▶ EXERCISE GOAL:
Could you repeat the listing below exactly while leaving its pictures behind?

▶ RECORDS FOR THIS EXERCISE:
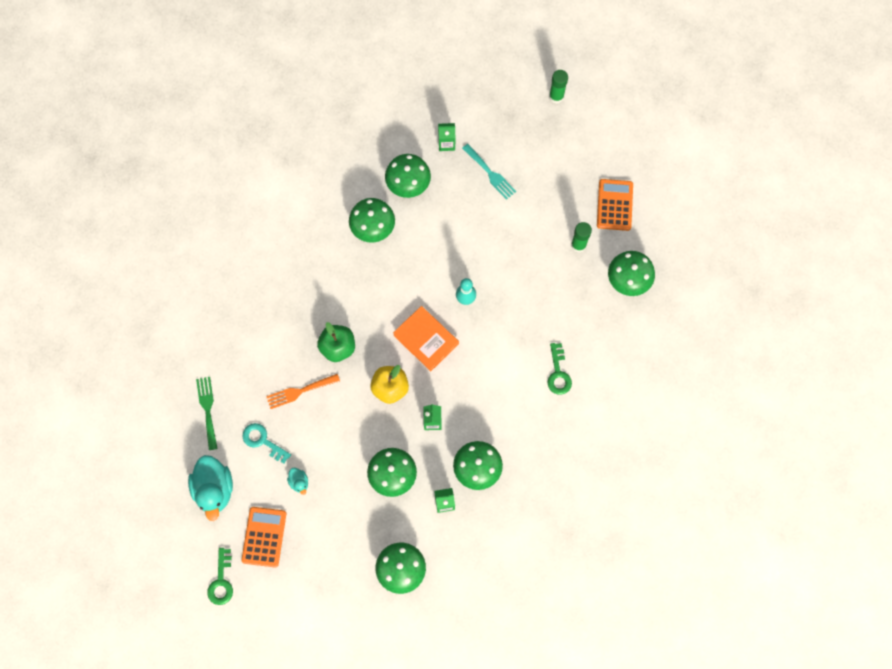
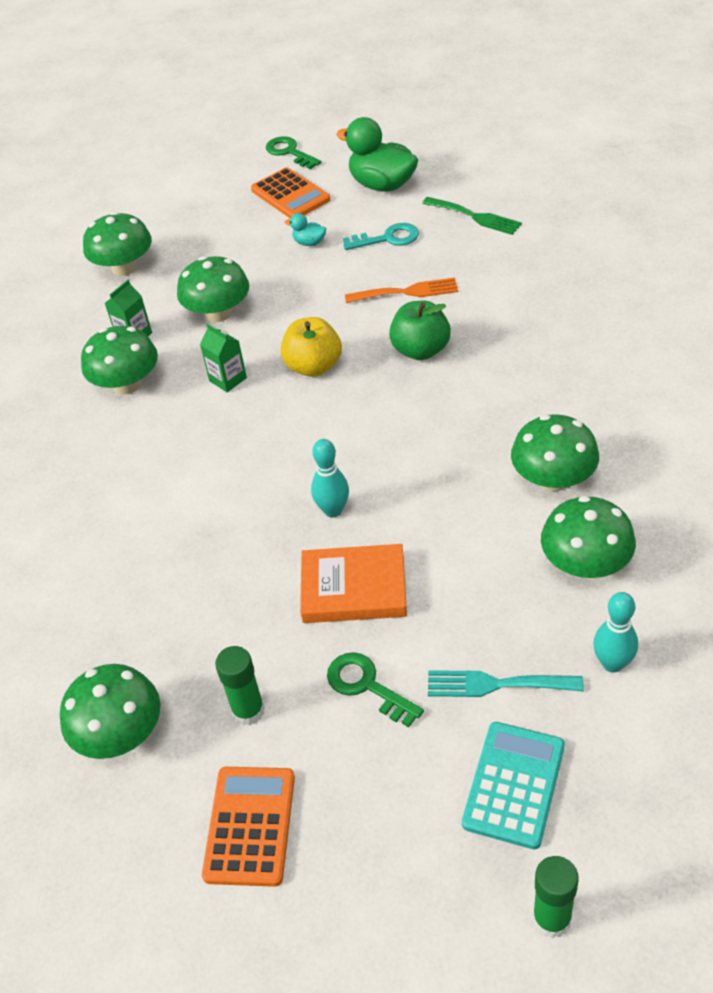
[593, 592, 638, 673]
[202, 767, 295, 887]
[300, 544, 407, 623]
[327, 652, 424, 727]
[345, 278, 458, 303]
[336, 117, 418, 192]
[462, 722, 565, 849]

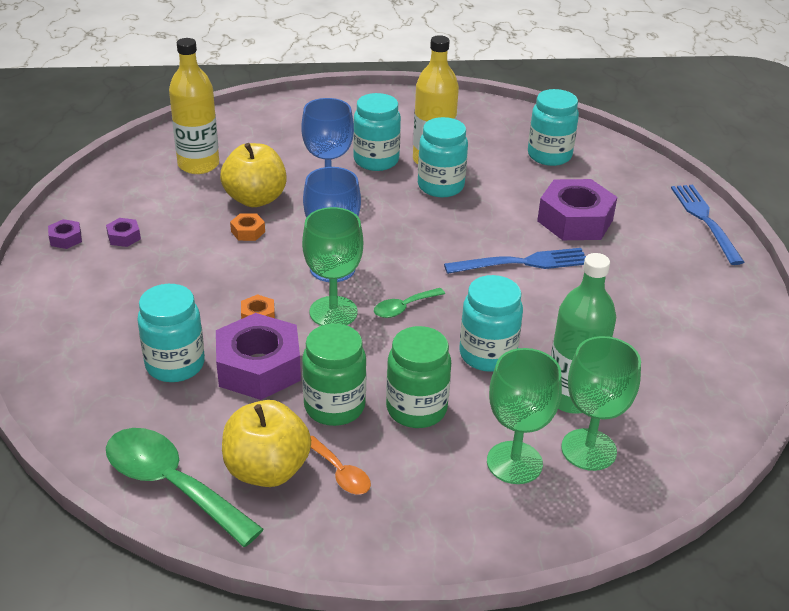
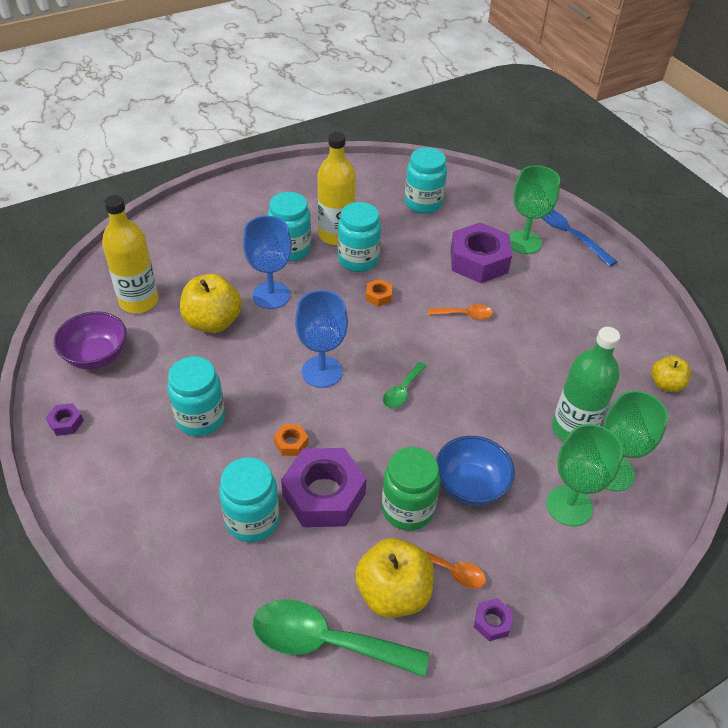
[509, 165, 560, 254]
[366, 279, 392, 307]
[474, 598, 513, 641]
[428, 305, 493, 320]
[168, 356, 225, 436]
[436, 436, 515, 506]
[54, 311, 127, 370]
[652, 356, 691, 392]

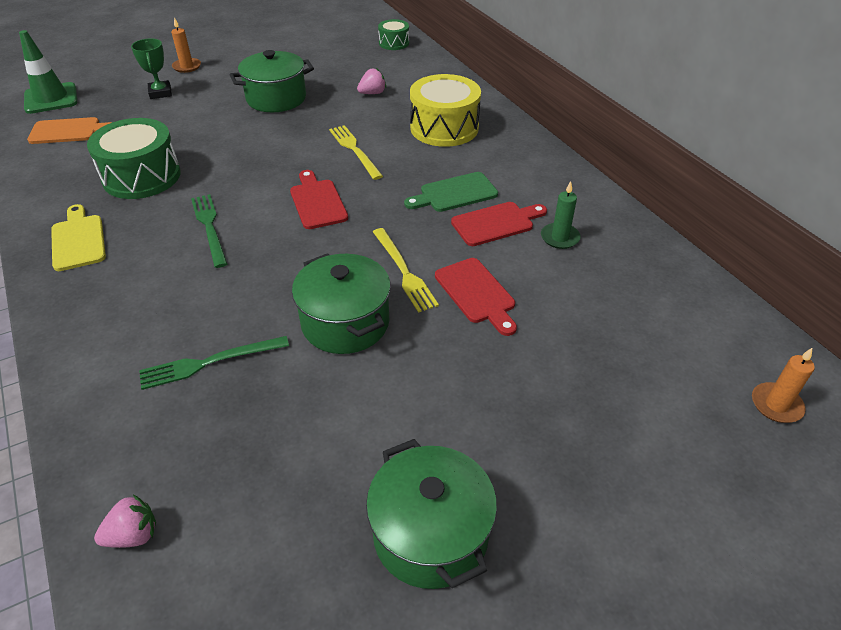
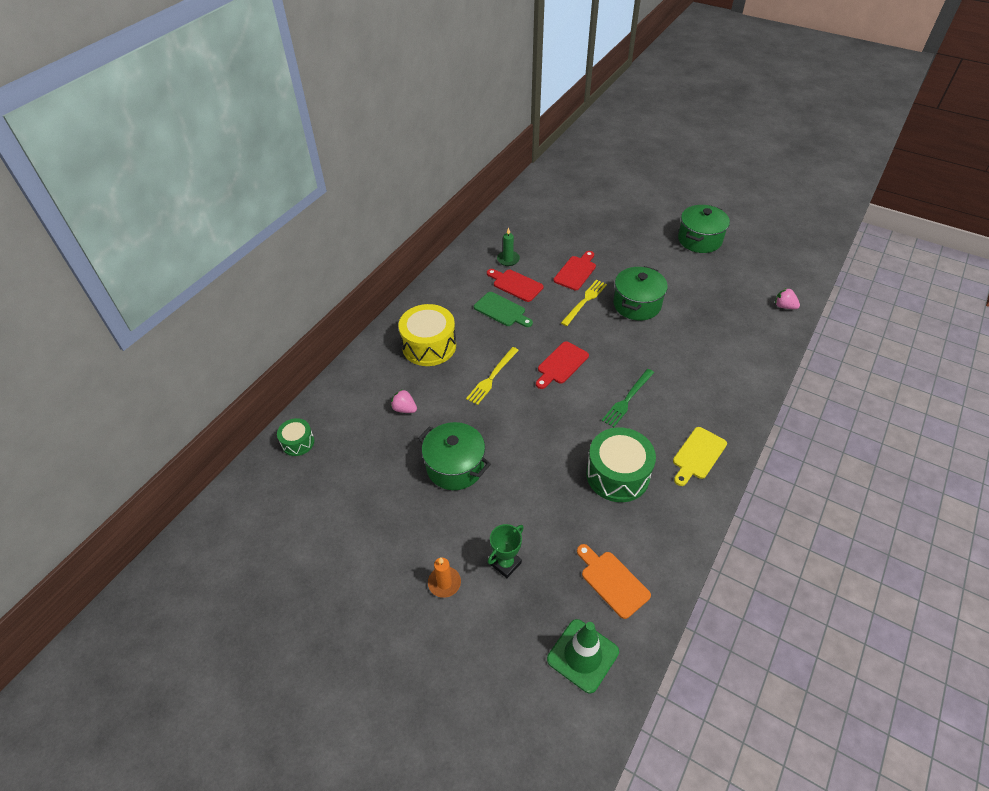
[139, 336, 289, 390] (first image)
[752, 348, 815, 423] (first image)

▶ ANSWER:
[593, 592, 638, 673]
[202, 767, 295, 887]
[300, 544, 407, 623]
[327, 652, 424, 727]
[345, 278, 458, 303]
[336, 117, 418, 192]
[462, 722, 565, 849]

[509, 165, 560, 254]
[366, 279, 392, 307]
[474, 598, 513, 641]
[428, 305, 493, 320]
[168, 356, 225, 436]
[436, 436, 515, 506]
[54, 311, 127, 370]
[652, 356, 691, 392]

[139, 336, 289, 390] (first image)
[752, 348, 815, 423] (first image)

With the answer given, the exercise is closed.